» Do this: Take the part of the records that opens with the line containing "Provide the (X, Y)" and closes with the line containing "April (378, 785)". Write out only those lines, replacing "center position" with "midpoint", leave everything else unchanged, and omit the pictures.

» Given records:

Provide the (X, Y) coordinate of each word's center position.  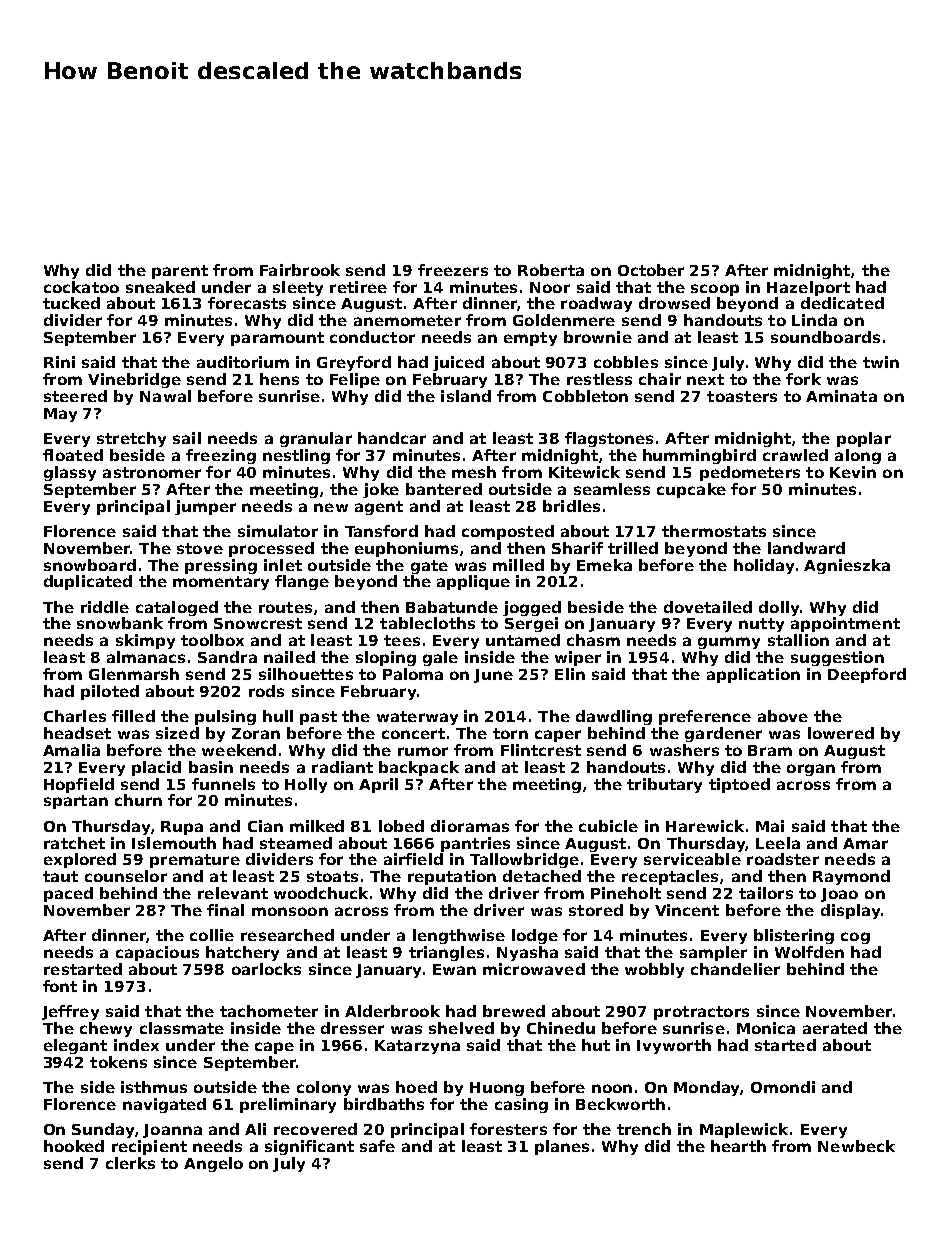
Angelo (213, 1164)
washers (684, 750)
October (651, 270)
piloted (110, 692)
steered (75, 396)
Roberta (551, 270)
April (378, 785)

* * *

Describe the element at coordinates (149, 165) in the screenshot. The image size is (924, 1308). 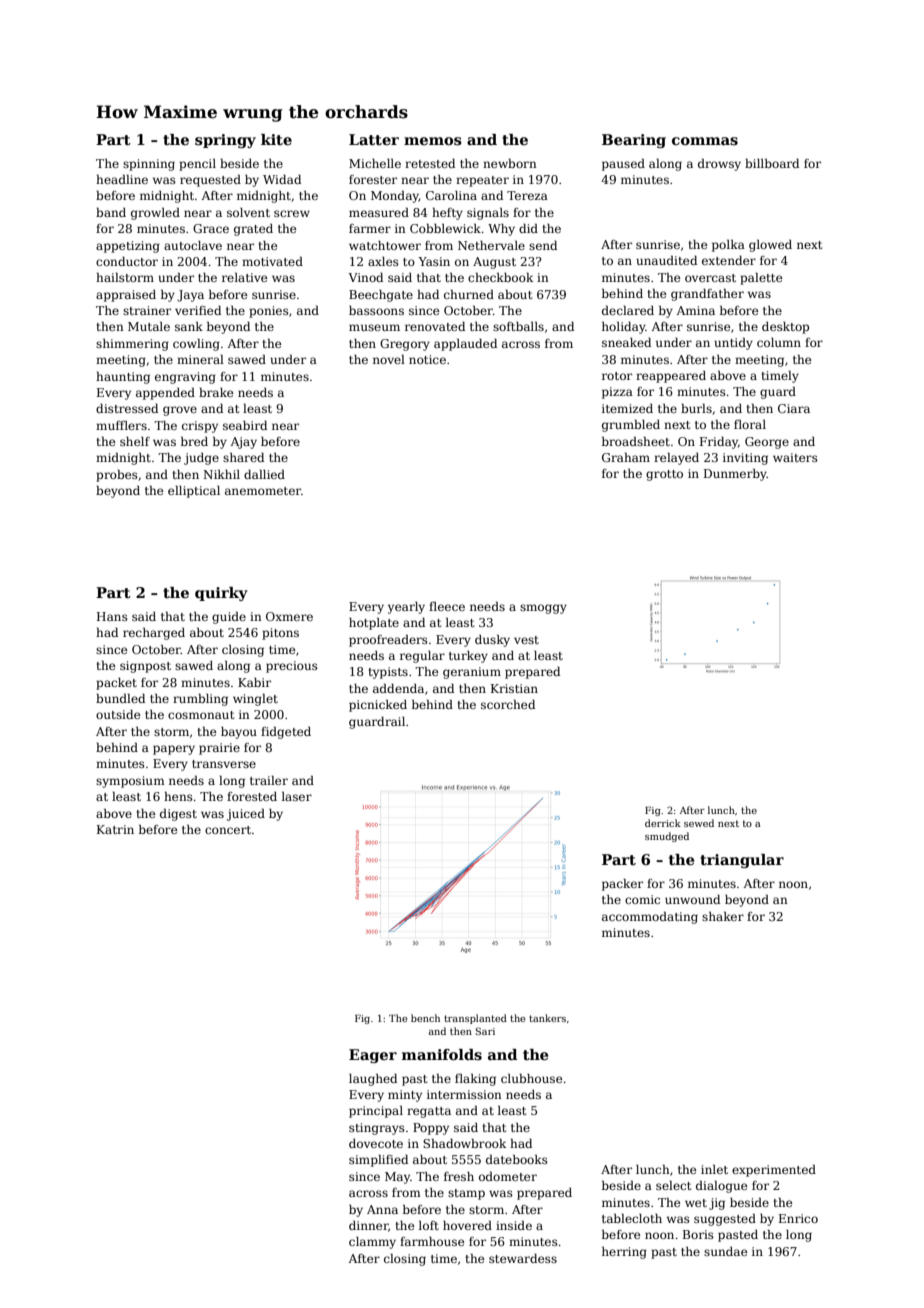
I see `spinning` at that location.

--

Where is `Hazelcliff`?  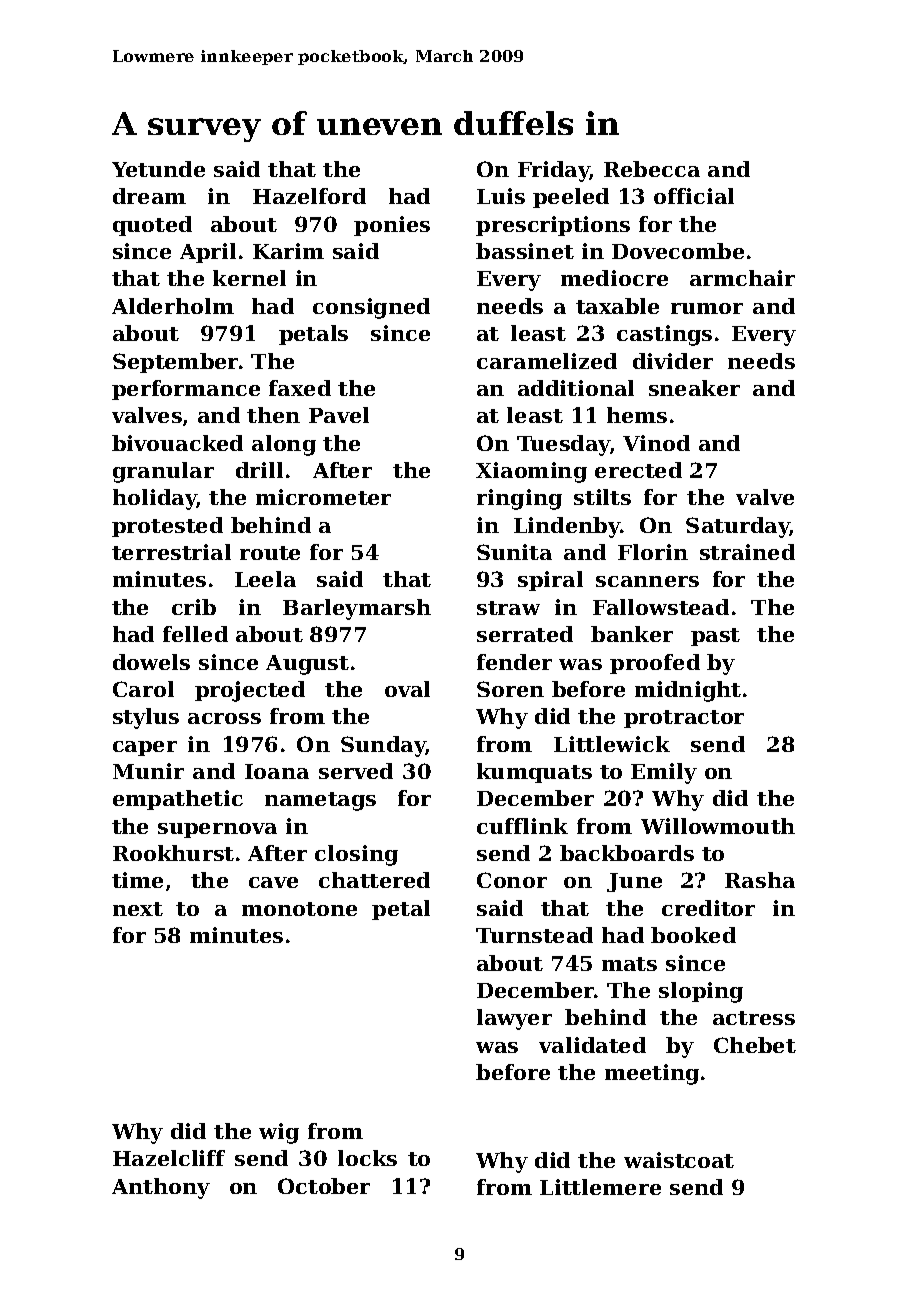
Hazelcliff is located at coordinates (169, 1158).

» Answer to the exercise:
Provide the (X, Y) coordinate of each word's midpoint.  
Angelo (213, 1164)
washers (684, 750)
October (651, 270)
piloted (110, 692)
steered (75, 396)
Roberta (551, 270)
April (378, 785)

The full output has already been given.